• What is being asked
Your answer must be the listing repeated word for word, without its pictures.

• Recorded data

━━━━━━━━━━

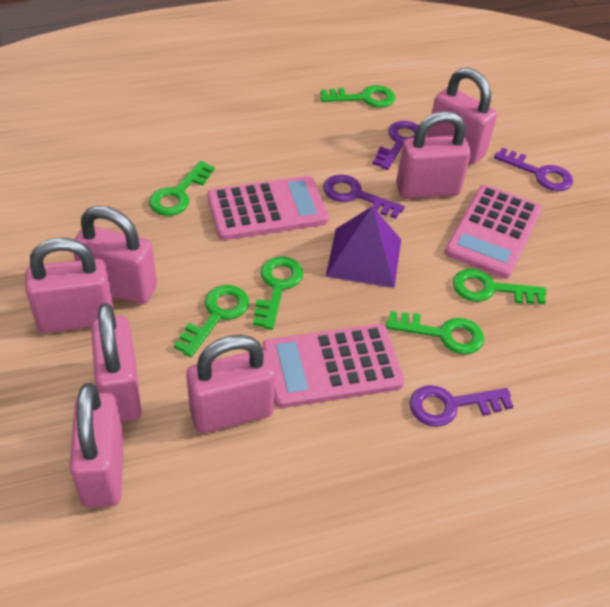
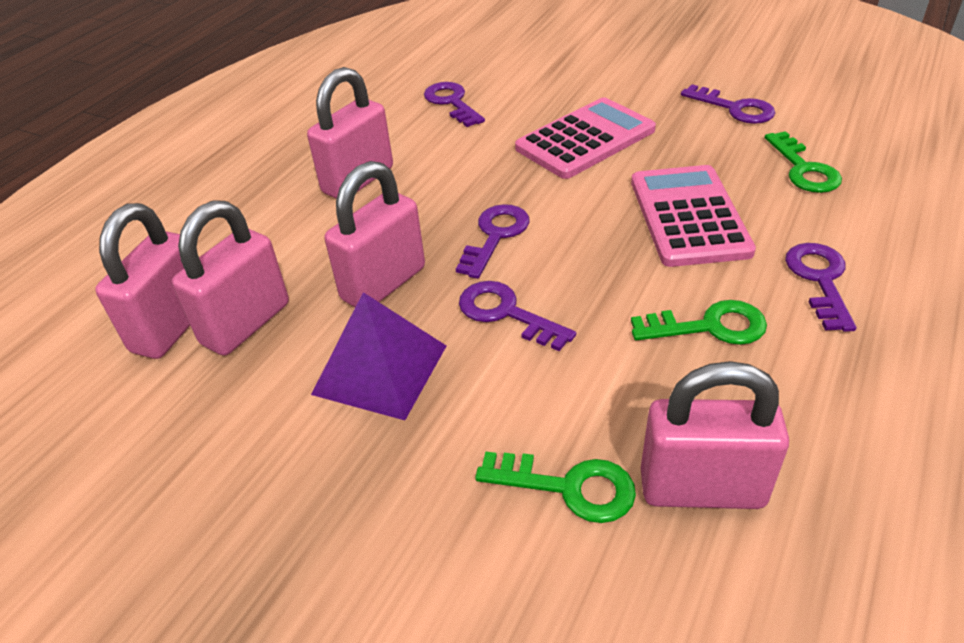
green key: 6 -> 3
pink calculator: 3 -> 2
pink padlock: 7 -> 5
purple key: 4 -> 5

━━━━━━━━━━

• Exercise solution
green key: 6 -> 3
pink calculator: 3 -> 2
pink padlock: 7 -> 5
purple key: 4 -> 5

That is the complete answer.